■ Exercise aim
Word for word, output every line of the material below, minus pictures.

■ Data in this exercise
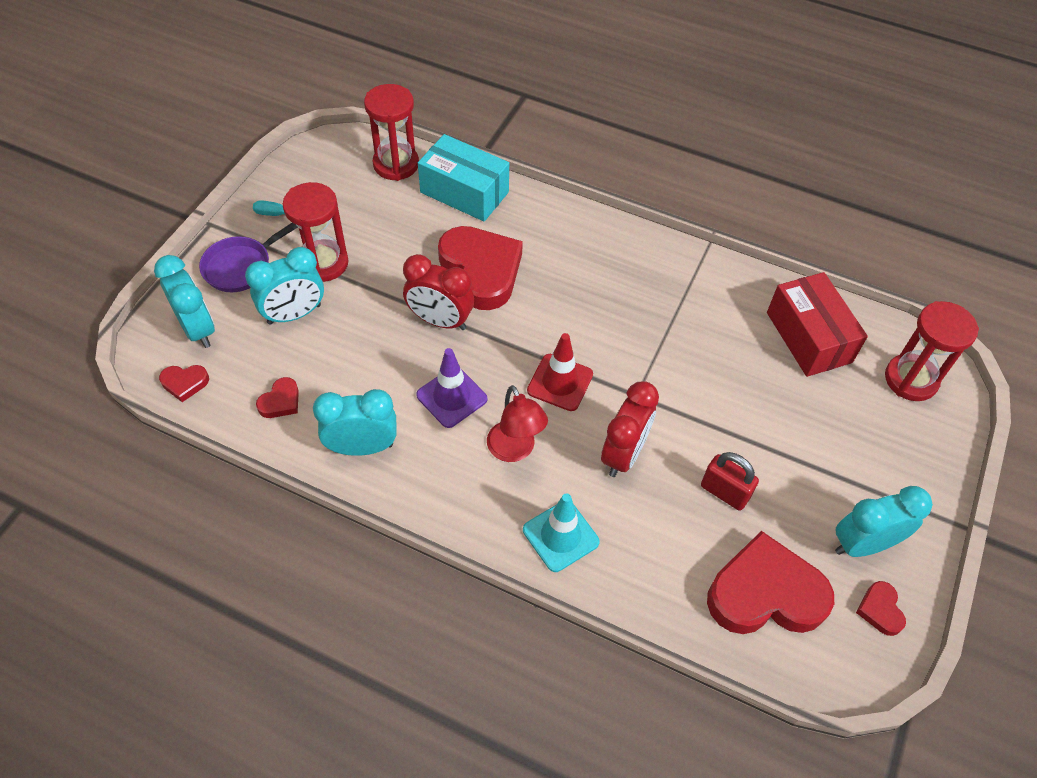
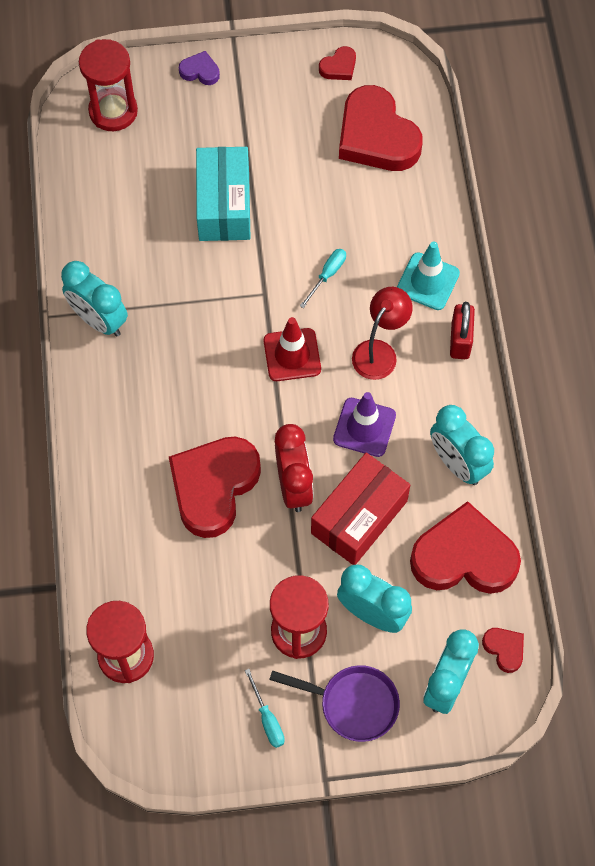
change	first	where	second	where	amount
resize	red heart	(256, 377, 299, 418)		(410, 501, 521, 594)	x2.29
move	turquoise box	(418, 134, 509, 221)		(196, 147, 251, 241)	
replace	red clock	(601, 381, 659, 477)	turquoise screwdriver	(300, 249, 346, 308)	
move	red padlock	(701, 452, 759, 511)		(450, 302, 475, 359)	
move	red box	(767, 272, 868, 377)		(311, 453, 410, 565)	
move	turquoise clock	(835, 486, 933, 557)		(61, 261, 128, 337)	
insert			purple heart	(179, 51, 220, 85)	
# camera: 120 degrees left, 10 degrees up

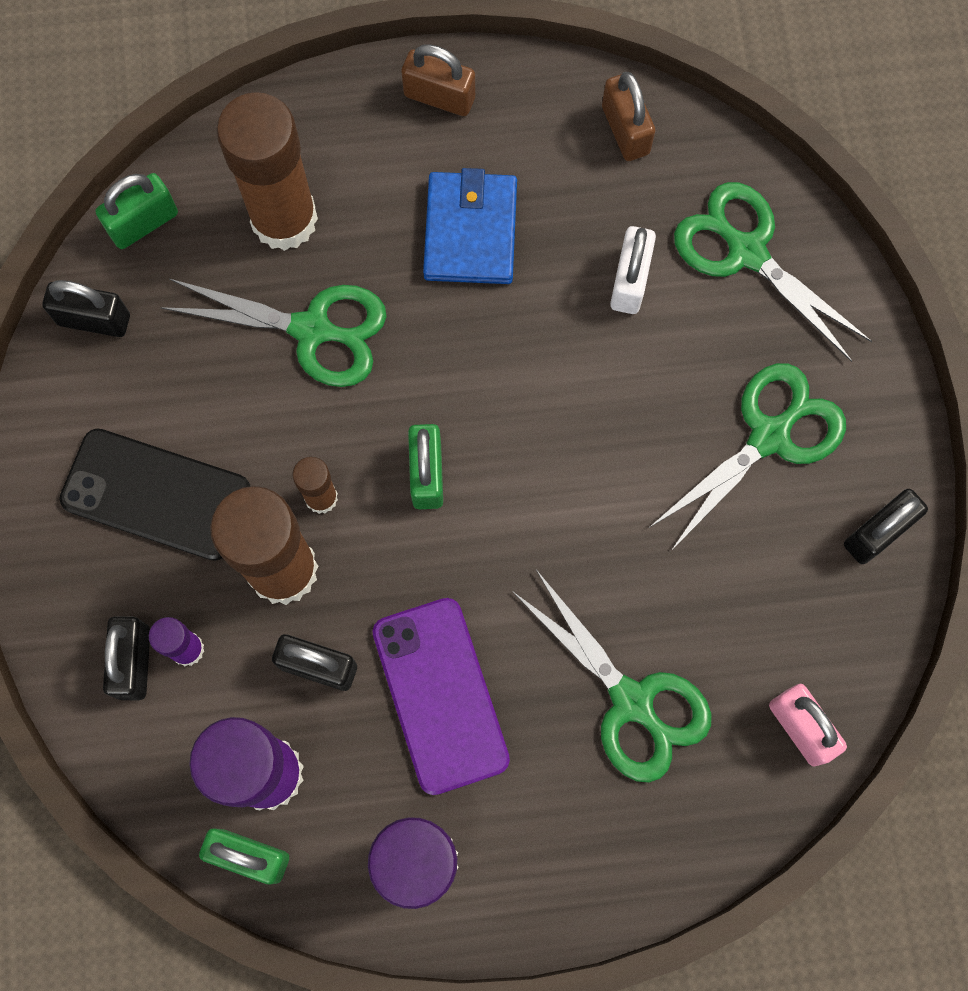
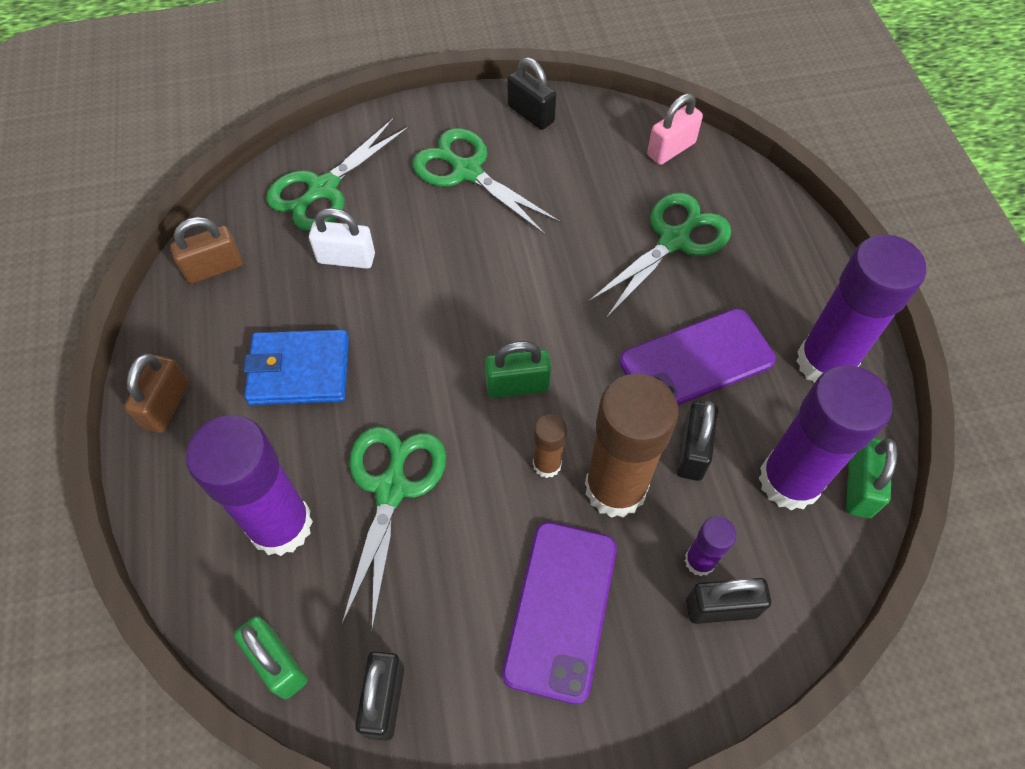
change	first	where	second	where	amount
recolor	black phone	(59, 429, 251, 561)	purple phone	(502, 522, 617, 704)	
recolor	brown glue stick	(216, 92, 318, 251)	purple glue stick	(186, 415, 313, 556)	
# camera: 95 degrees left, 15 degrees down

■ Your solution
change	first	where	second	where	amount
resize	red heart	(256, 377, 299, 418)		(410, 501, 521, 594)	x2.29
move	turquoise box	(418, 134, 509, 221)		(196, 147, 251, 241)	
replace	red clock	(601, 381, 659, 477)	turquoise screwdriver	(300, 249, 346, 308)	
move	red padlock	(701, 452, 759, 511)		(450, 302, 475, 359)	
move	red box	(767, 272, 868, 377)		(311, 453, 410, 565)	
move	turquoise clock	(835, 486, 933, 557)		(61, 261, 128, 337)	
insert			purple heart	(179, 51, 220, 85)	
# camera: 120 degrees left, 10 degrees up

change	first	where	second	where	amount
recolor	black phone	(59, 429, 251, 561)	purple phone	(502, 522, 617, 704)	
recolor	brown glue stick	(216, 92, 318, 251)	purple glue stick	(186, 415, 313, 556)	
# camera: 95 degrees left, 15 degrees down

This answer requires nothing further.